Look through the data below. Show each line where the string "turquoise" occurs.

(Object correspondence data)
_ _ _ _ _ _ _
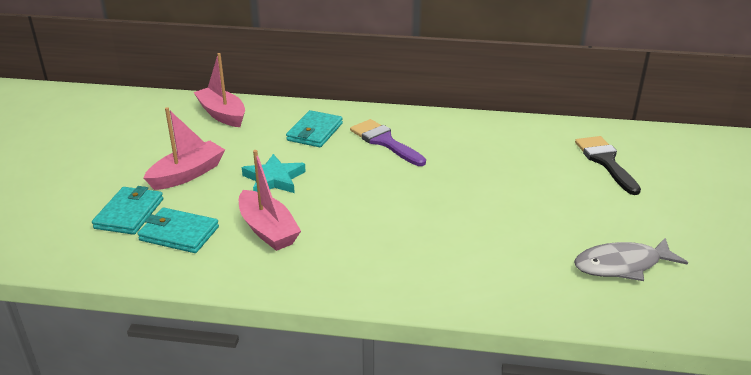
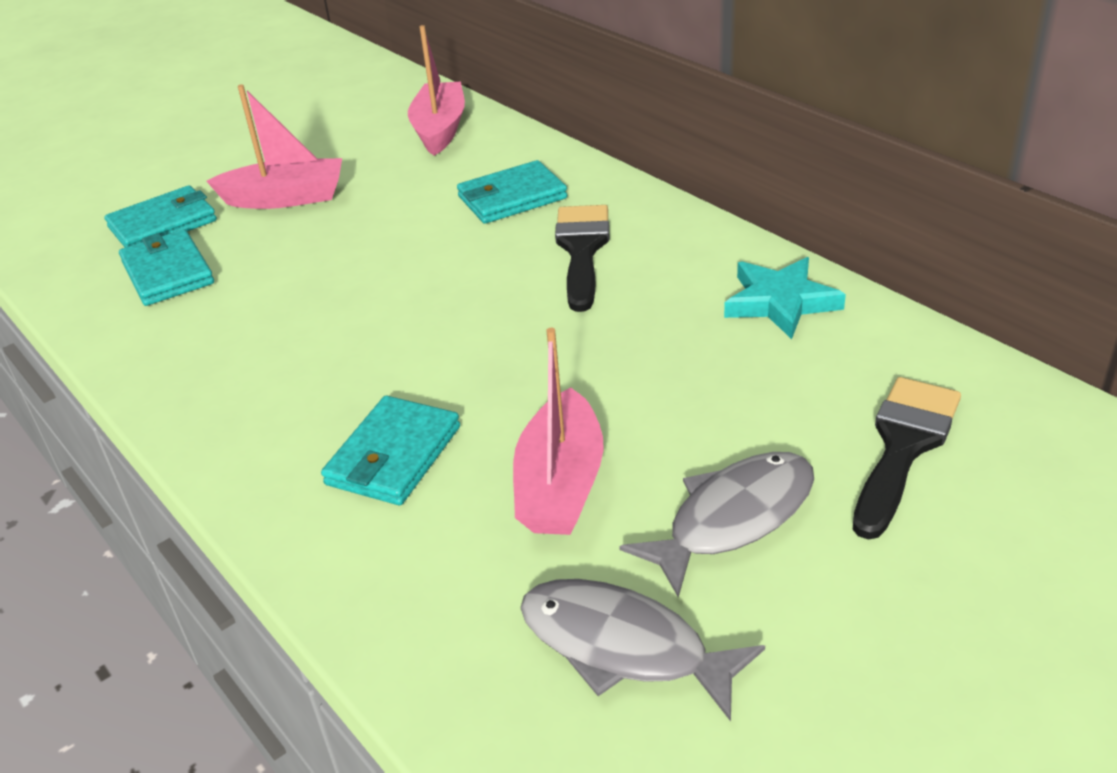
camera: 45 degrees right, 5 degrees up
(268, 230) = (254, 314): pink boat -> pink boat (560, 484)
(274, 179) = (363, 246): turquoise star -> turquoise star (780, 302)
(385, 142) = (582, 250): purple brush -> black brush
(438, 251) = (394, 456): none -> turquoise wallet
(591, 209) = (733, 518): none -> grey fish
_ _ _ _ _ _ _
* _THE COMPLETED TASK_
(274, 179) = (363, 246): turquoise star -> turquoise star (780, 302)
(438, 251) = (394, 456): none -> turquoise wallet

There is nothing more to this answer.